═════ Data for the task ═════

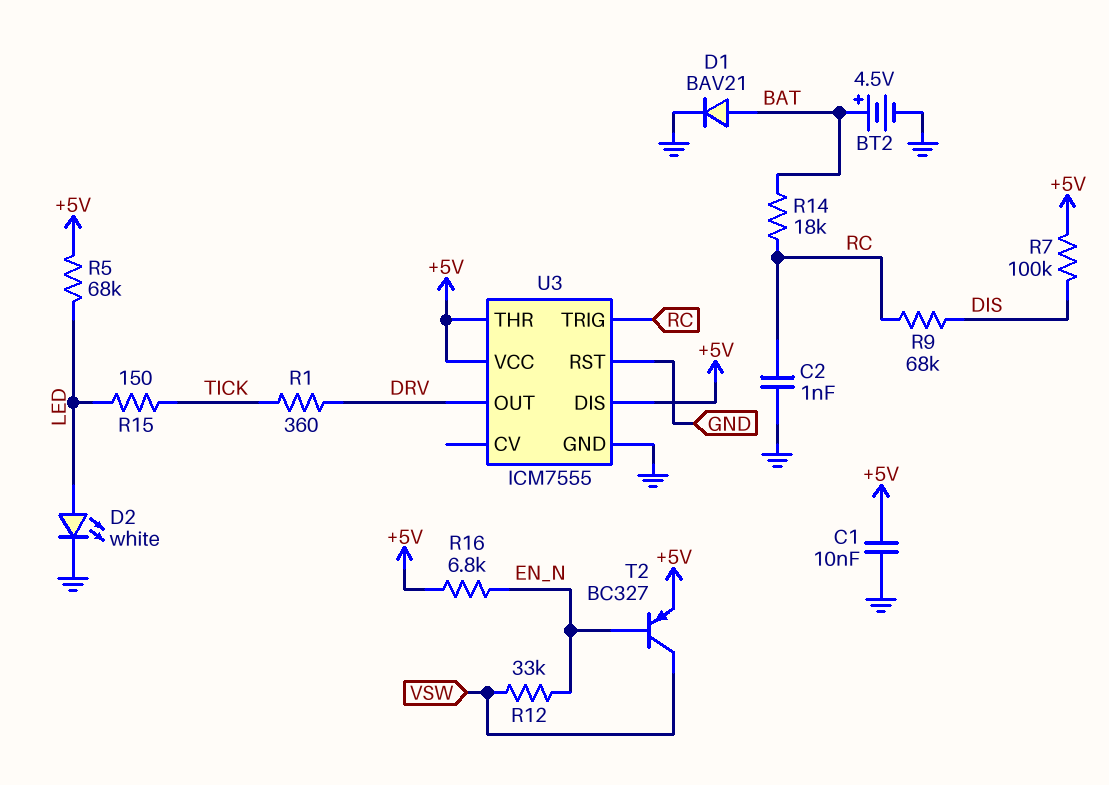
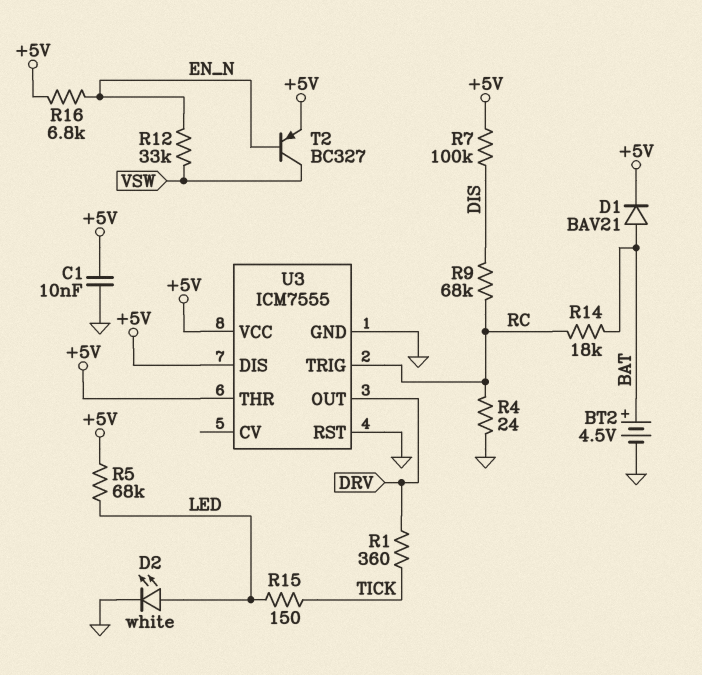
C2: 1nF (GND, RC) -> none
D1: diode BAV21 (A BAT, K GND) -> diode BAV21 (A BAT, K +5V)
R4: none -> 24 (GND, RC)

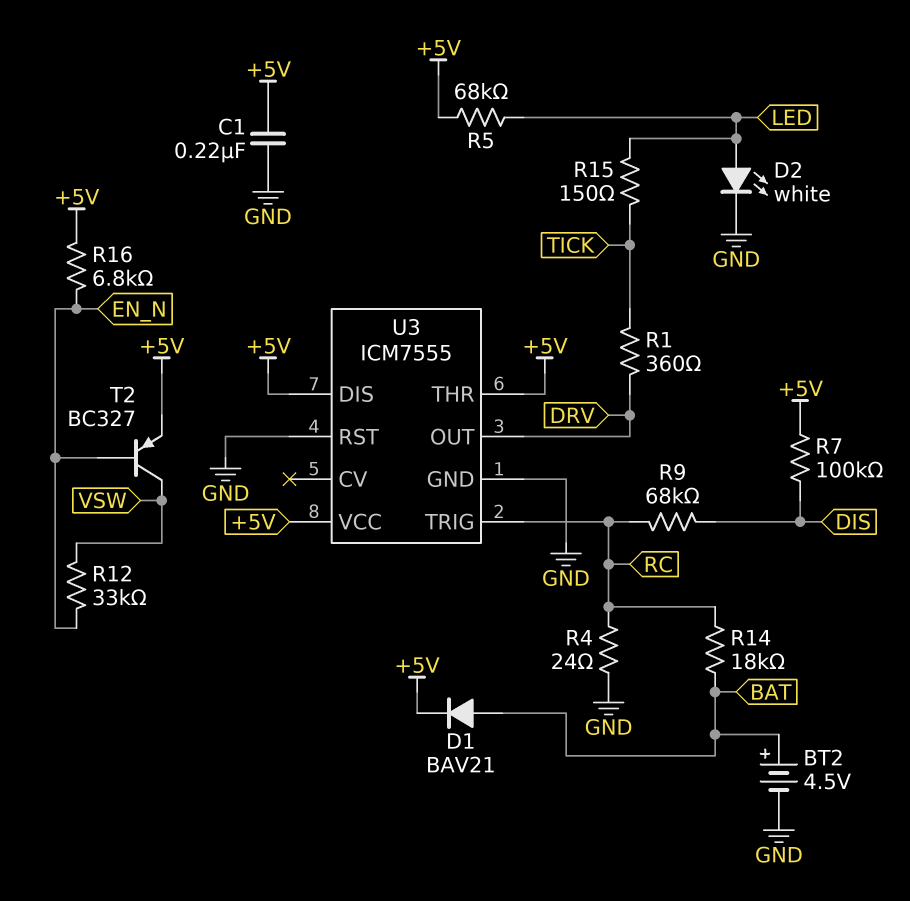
C1: 10nF (+5V, GND) -> 220nF (+5V, GND)

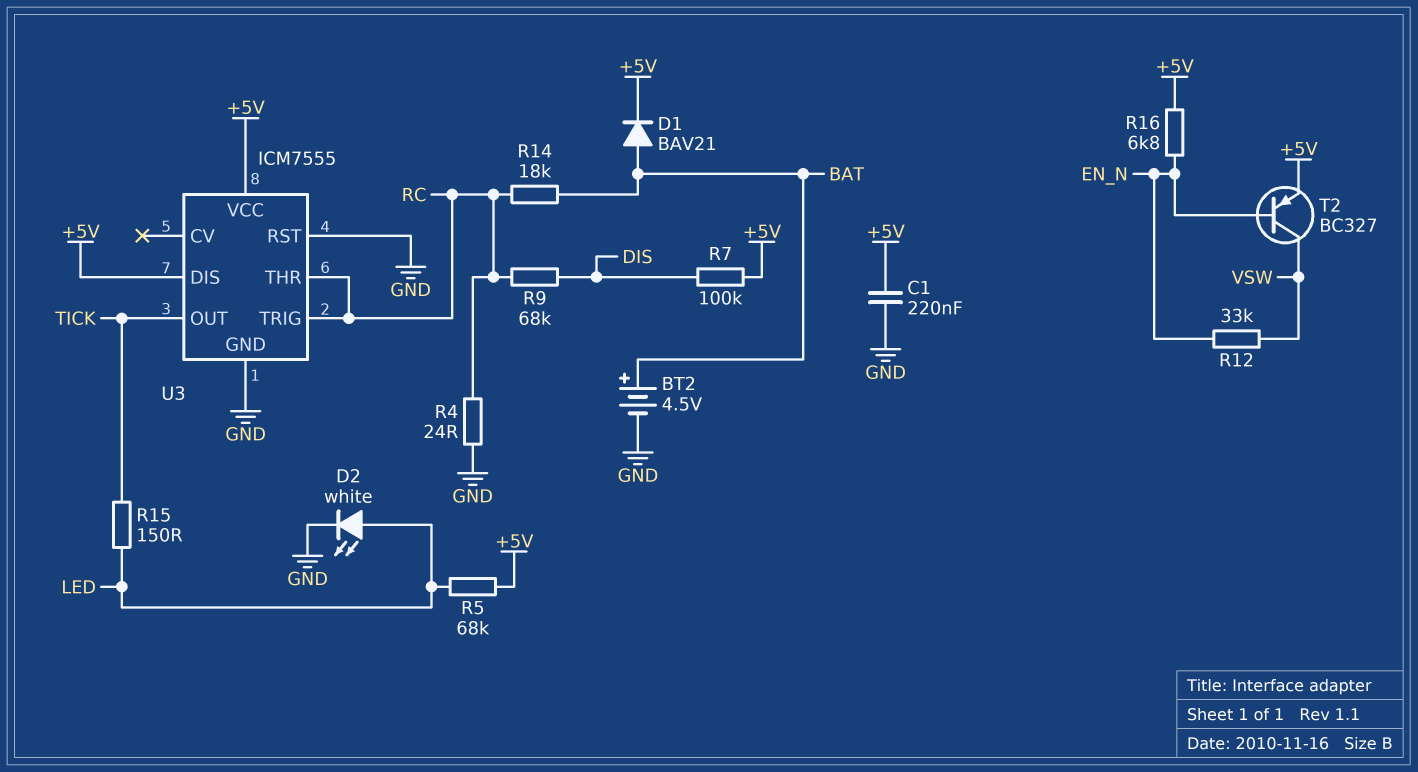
R1: 360 (DRV, TICK) -> none
U3 pin OUT: DRV -> TICK
U3 pin THR: +5V -> RC

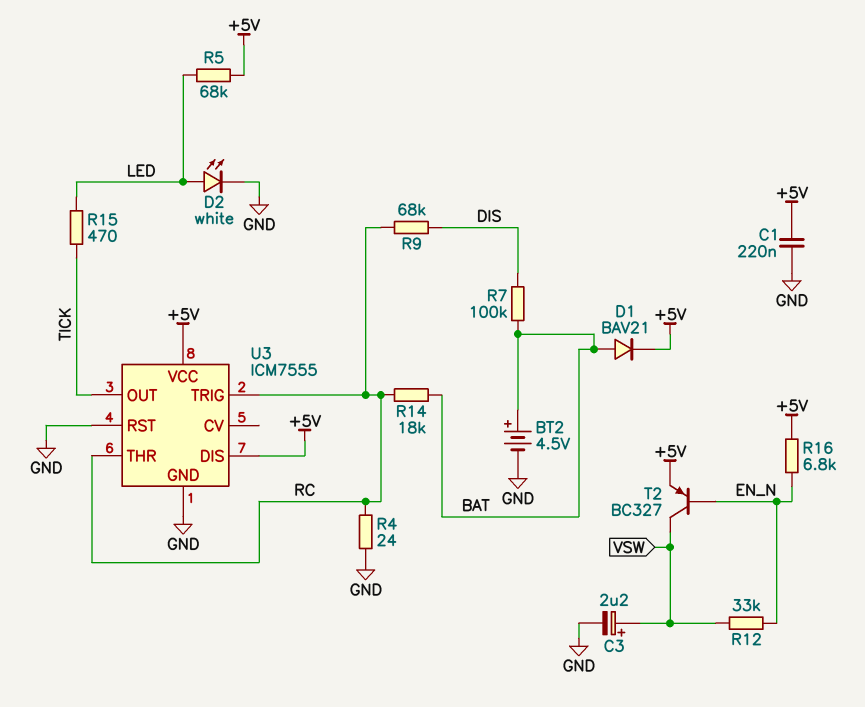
C3: none -> 2.2uF (plus VSW, minus GND)
R7: 100k (+5V, DIS) -> 100k (BAT, DIS)
R15: 150 (LED, TICK) -> 470 (LED, TICK)

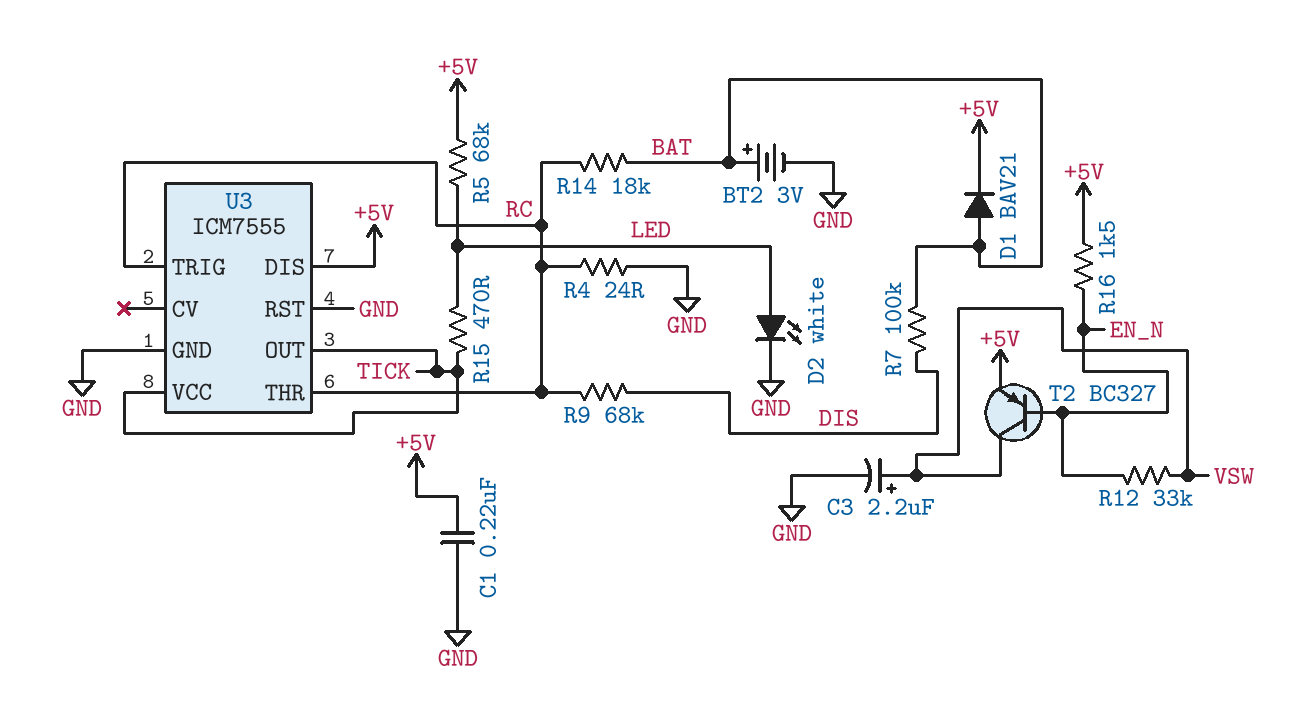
BT2: 4.5V (plus BAT, minus GND) -> 3V (plus BAT, minus GND)
R16: 6.8k (+5V, EN_N) -> 1.5k (+5V, EN_N)
U3 pin VCC: +5V -> TICK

═════

#### Your objective
Although the records contain pictures, return only their text, exactly as written.

#### The answer
C2: 1nF (GND, RC) -> none
D1: diode BAV21 (A BAT, K GND) -> diode BAV21 (A BAT, K +5V)
R4: none -> 24 (GND, RC)

C1: 10nF (+5V, GND) -> 220nF (+5V, GND)

R1: 360 (DRV, TICK) -> none
U3 pin OUT: DRV -> TICK
U3 pin THR: +5V -> RC

C3: none -> 2.2uF (plus VSW, minus GND)
R7: 100k (+5V, DIS) -> 100k (BAT, DIS)
R15: 150 (LED, TICK) -> 470 (LED, TICK)

BT2: 4.5V (plus BAT, minus GND) -> 3V (plus BAT, minus GND)
R16: 6.8k (+5V, EN_N) -> 1.5k (+5V, EN_N)
U3 pin VCC: +5V -> TICK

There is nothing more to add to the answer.